## [Supplied records]
#####

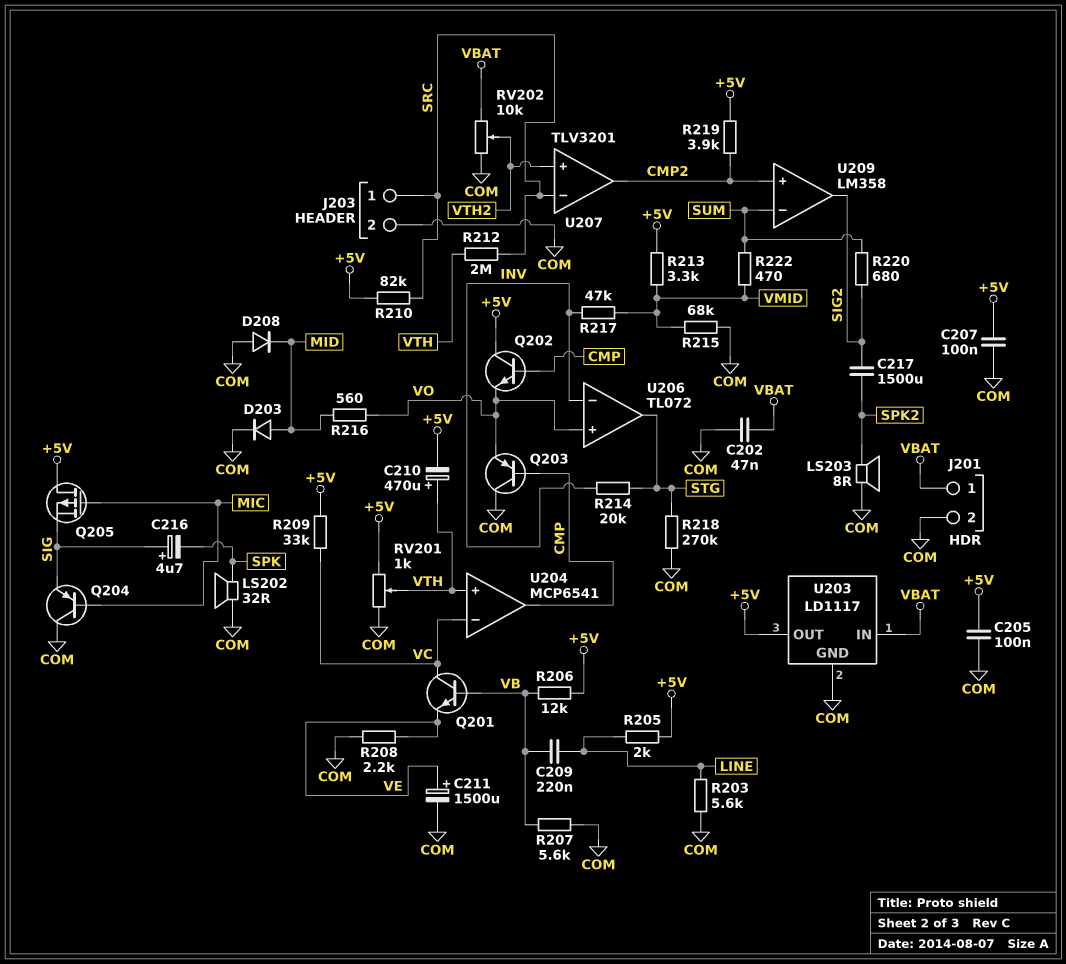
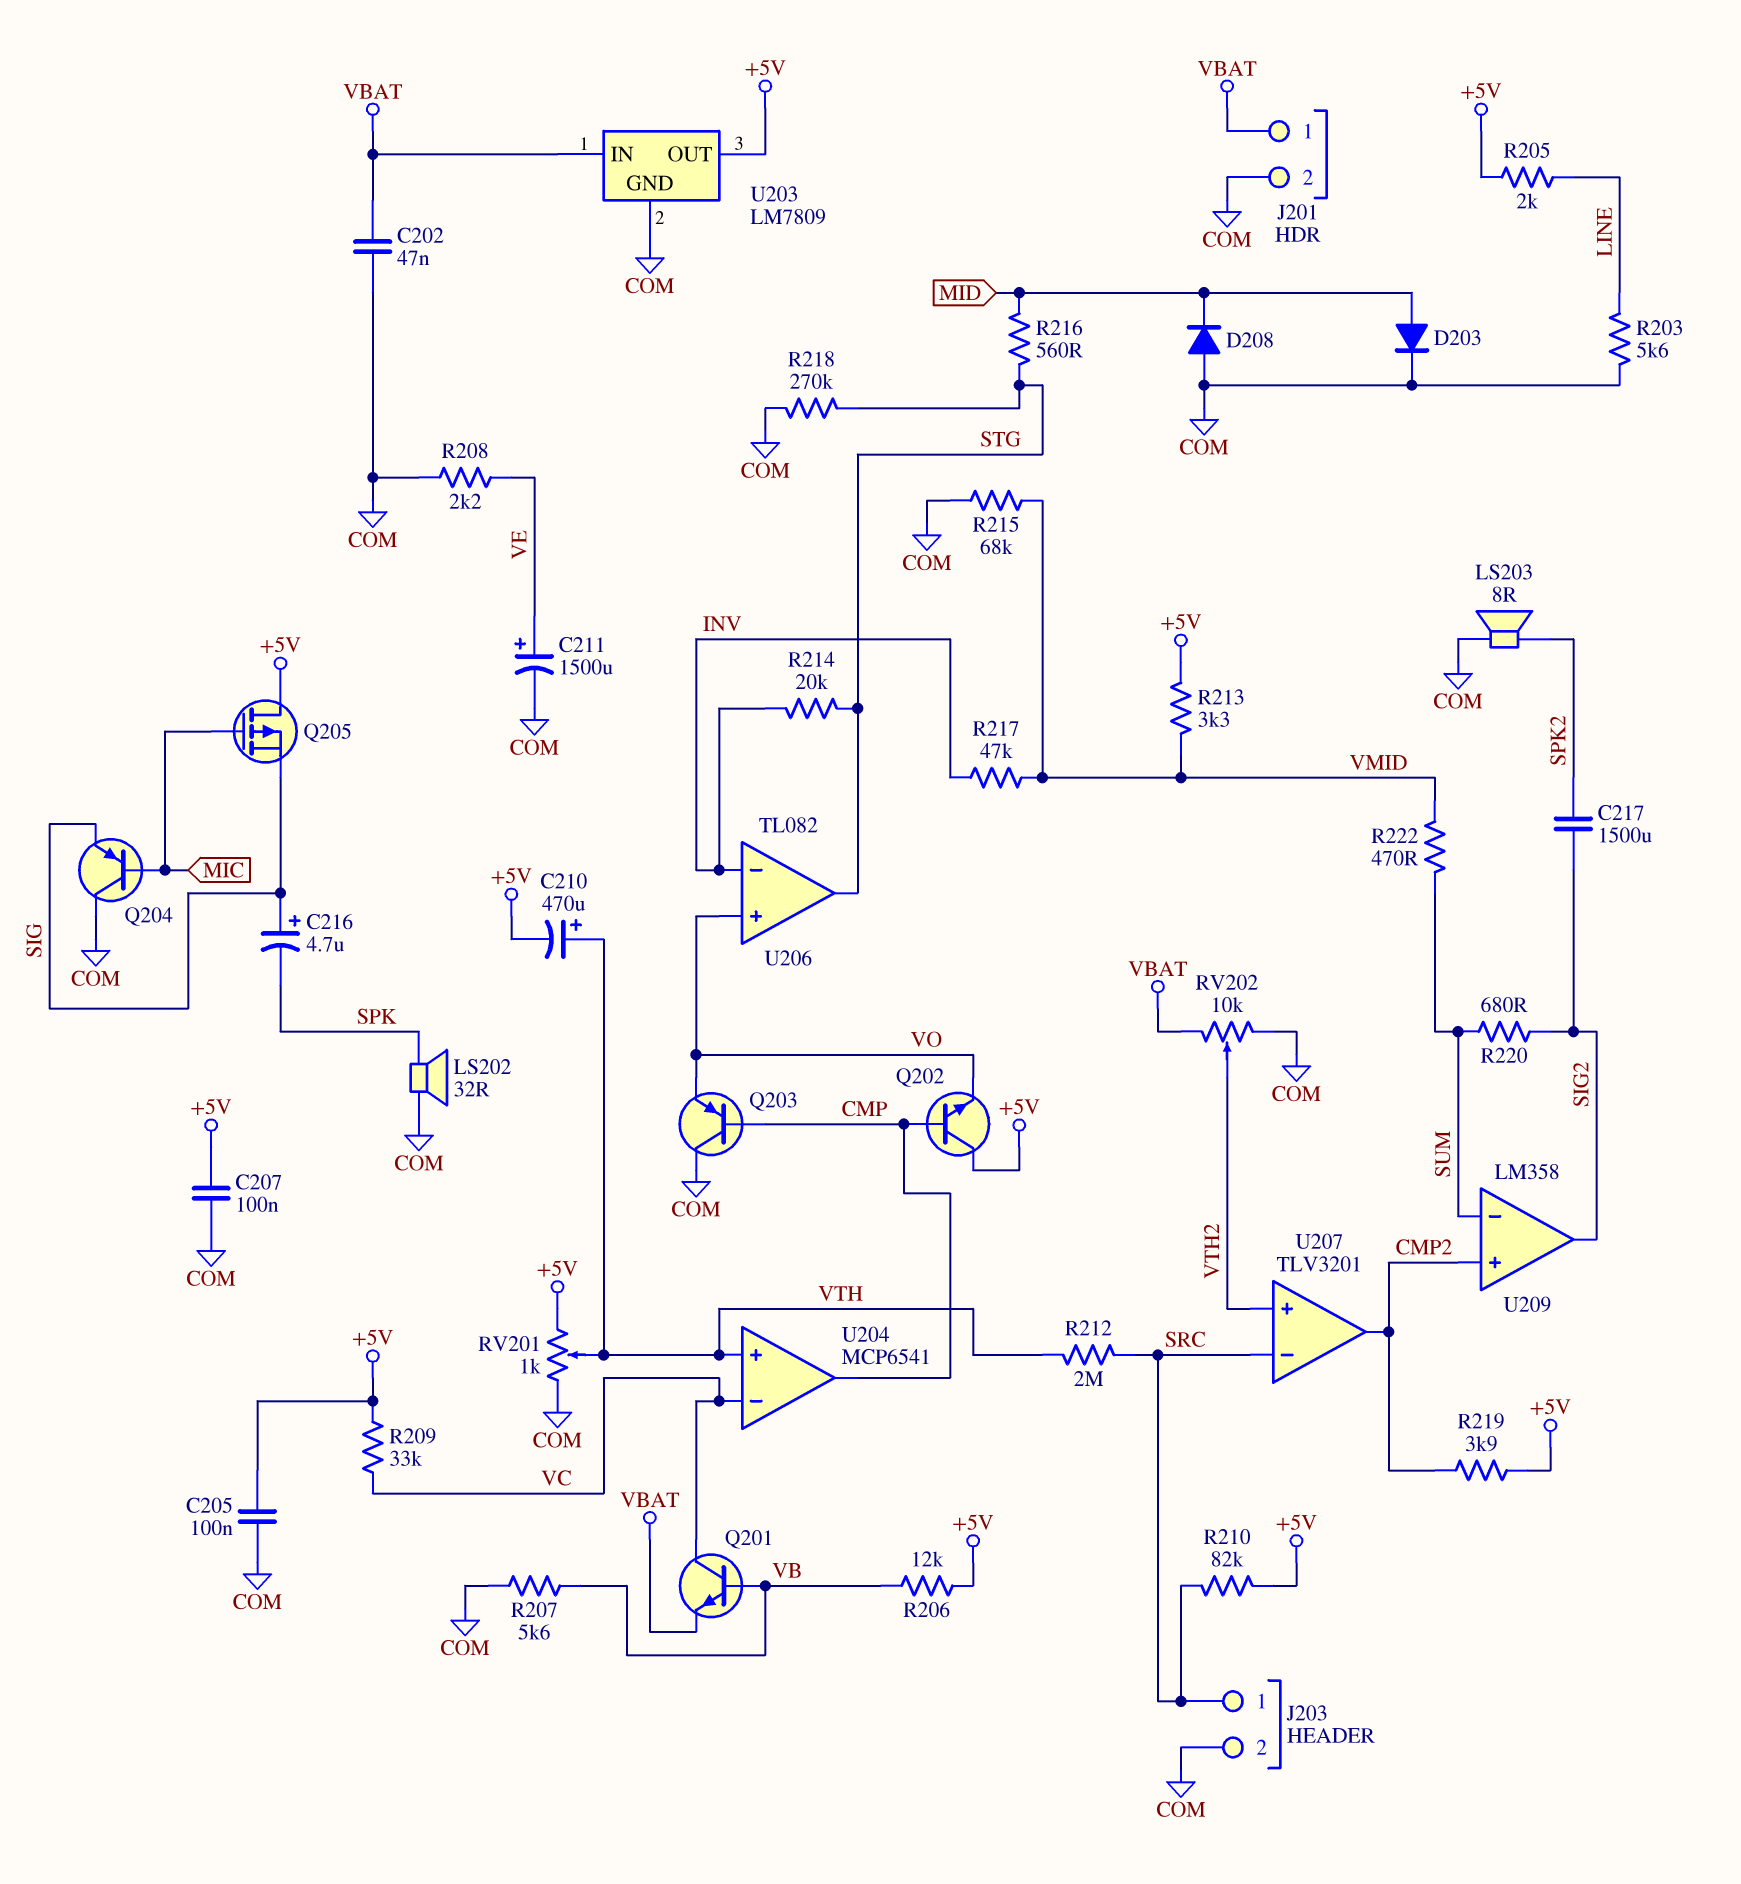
C209: 220nF (LINE, VB) -> none
Q201: NPN (B VB, C VC, E VE) -> NPN (B VB, C VC, E VBAT)
R216: 560 (MID, VO) -> 560 (MID, STG)
U203: LD1117 -> LM7809
U206: TL072 -> TL082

#####

## [What this task involves]
Give again the lines from the line holding "Q201: NPN (B" through the close of the listing, both included, exactly as written and with nothing else.

## [Reply to the exercise]
Q201: NPN (B VB, C VC, E VE) -> NPN (B VB, C VC, E VBAT)
R216: 560 (MID, VO) -> 560 (MID, STG)
U203: LD1117 -> LM7809
U206: TL072 -> TL082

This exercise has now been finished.